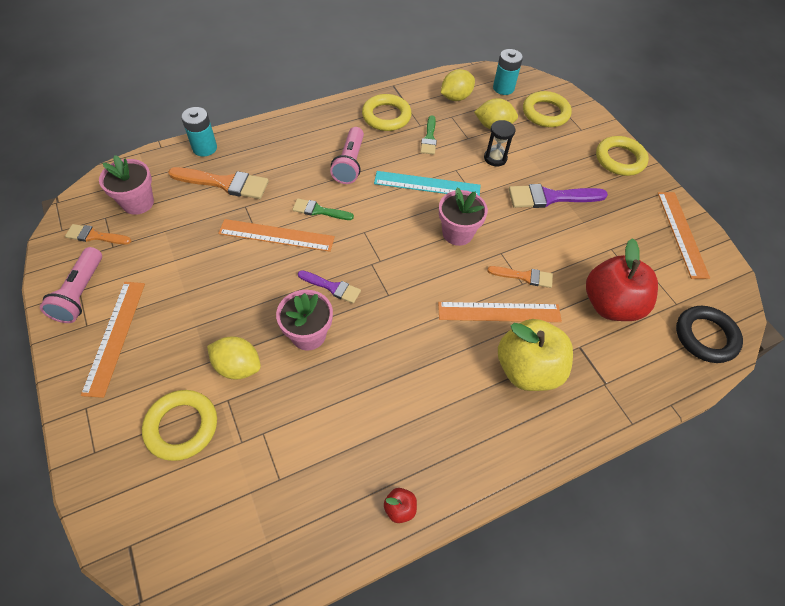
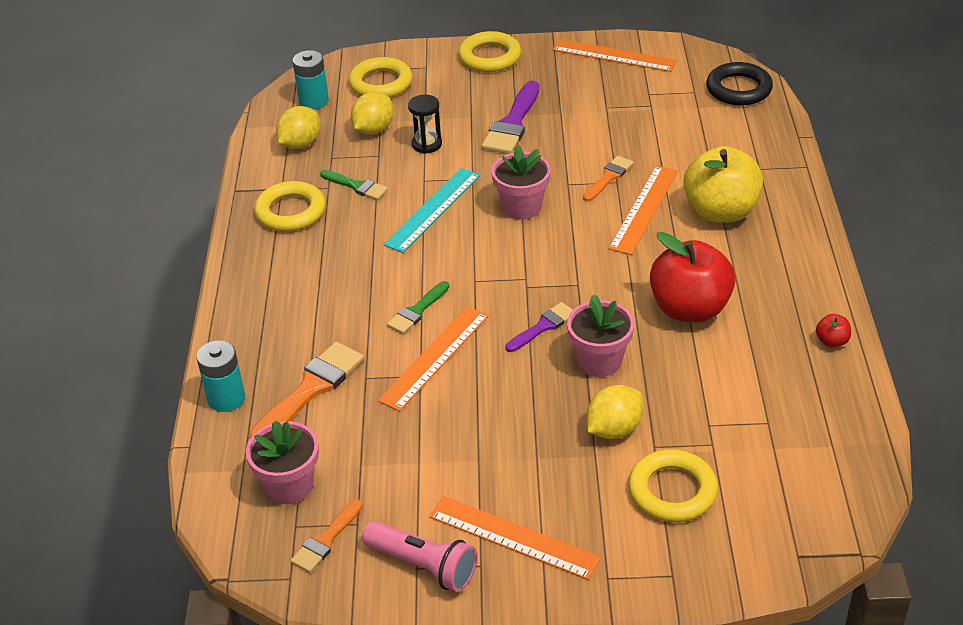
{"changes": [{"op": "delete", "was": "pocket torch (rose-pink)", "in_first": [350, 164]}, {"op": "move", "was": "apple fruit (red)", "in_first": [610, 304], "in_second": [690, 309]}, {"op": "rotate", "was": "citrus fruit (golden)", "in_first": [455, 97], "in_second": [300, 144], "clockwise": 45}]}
————
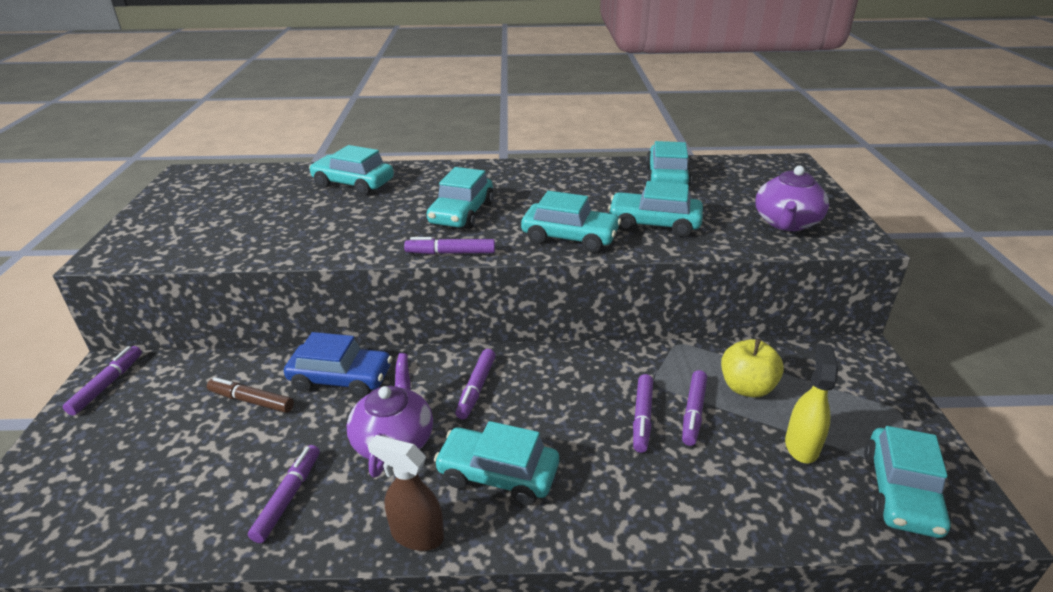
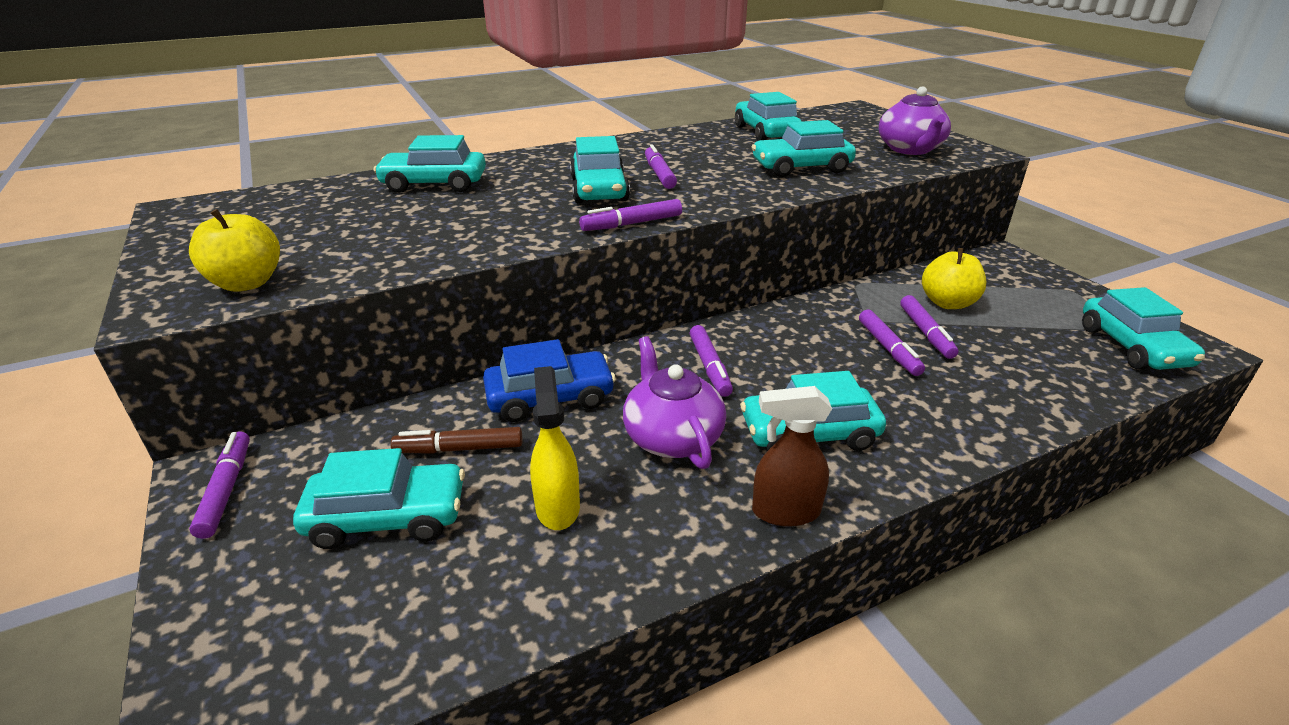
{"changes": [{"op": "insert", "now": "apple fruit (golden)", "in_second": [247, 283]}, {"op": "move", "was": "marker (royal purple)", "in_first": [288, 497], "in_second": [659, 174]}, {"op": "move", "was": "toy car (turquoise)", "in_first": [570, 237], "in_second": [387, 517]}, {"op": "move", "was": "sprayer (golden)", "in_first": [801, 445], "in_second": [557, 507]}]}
————
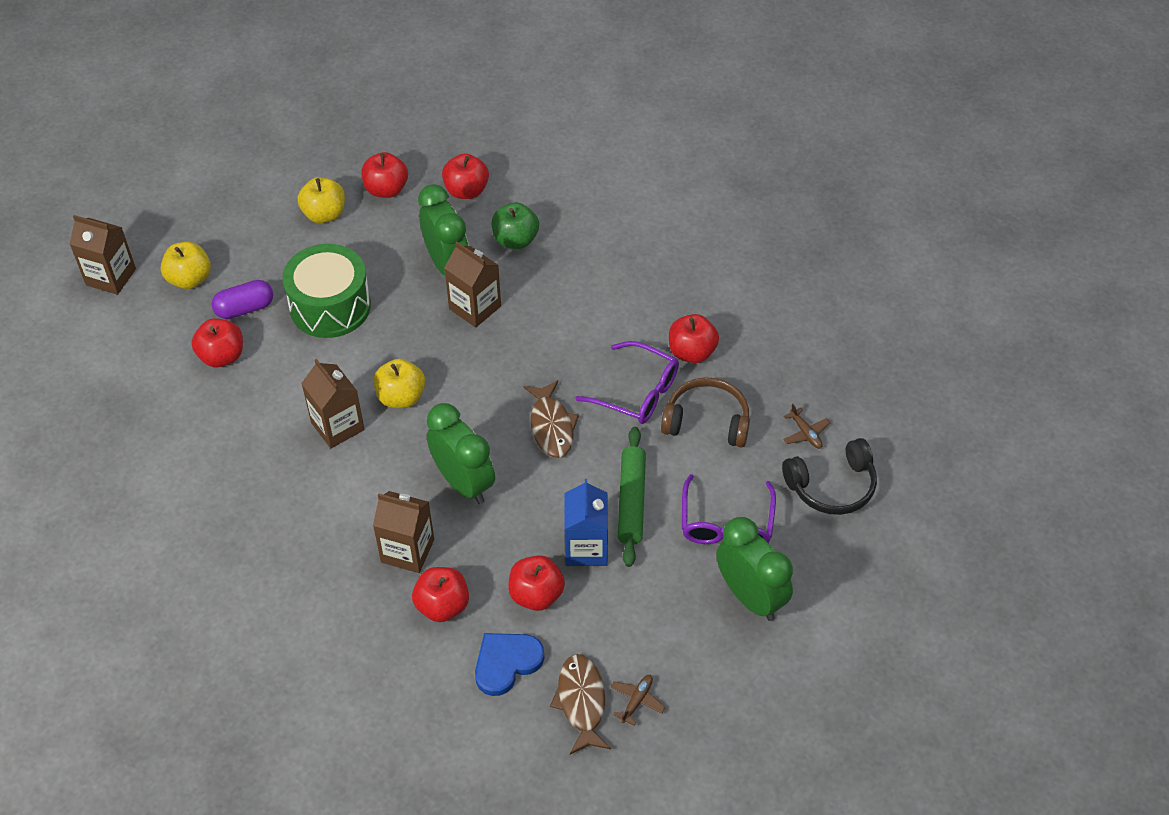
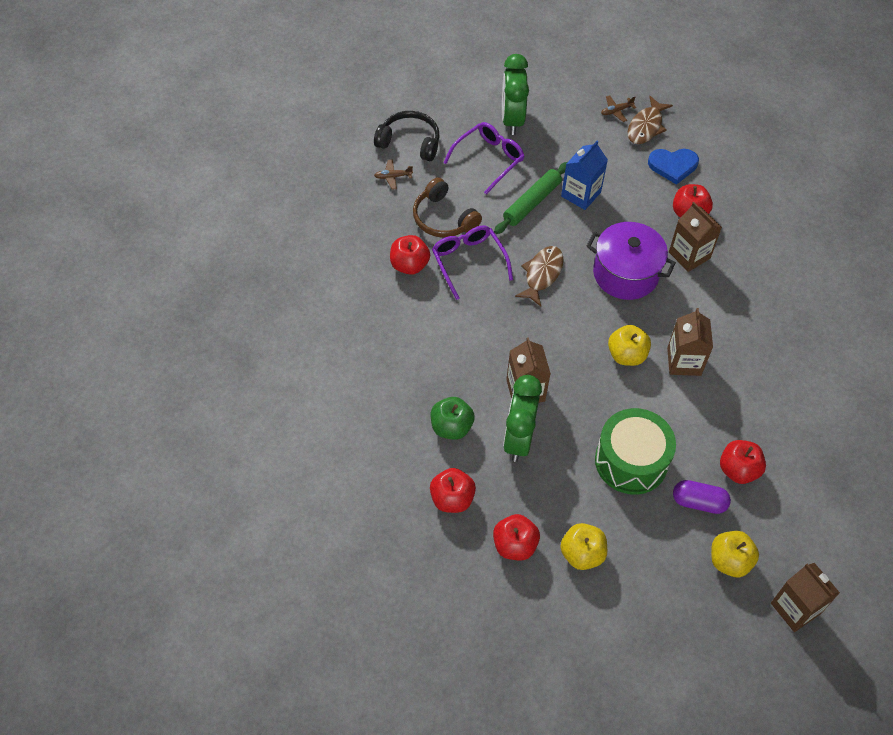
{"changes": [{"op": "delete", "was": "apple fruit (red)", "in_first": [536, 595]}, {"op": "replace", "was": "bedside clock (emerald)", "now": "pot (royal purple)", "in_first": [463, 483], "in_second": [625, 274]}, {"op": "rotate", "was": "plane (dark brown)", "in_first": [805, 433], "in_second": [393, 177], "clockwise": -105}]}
————
**EXERCISE DETAILS**
Search the listing above for the word "clockwise", and copy every line that has it.

**EXERCISE RESPONSE**
{"changes": [{"op": "delete", "was": "pocket torch (rose-pink)", "in_first": [350, 164]}, {"op": "move", "was": "apple fruit (red)", "in_first": [610, 304], "in_second": [690, 309]}, {"op": "rotate", "was": "citrus fruit (golden)", "in_first": [455, 97], "in_second": [300, 144], "clockwise": 45}]}
{"changes": [{"op": "delete", "was": "apple fruit (red)", "in_first": [536, 595]}, {"op": "replace", "was": "bedside clock (emerald)", "now": "pot (royal purple)", "in_first": [463, 483], "in_second": [625, 274]}, {"op": "rotate", "was": "plane (dark brown)", "in_first": [805, 433], "in_second": [393, 177], "clockwise": -105}]}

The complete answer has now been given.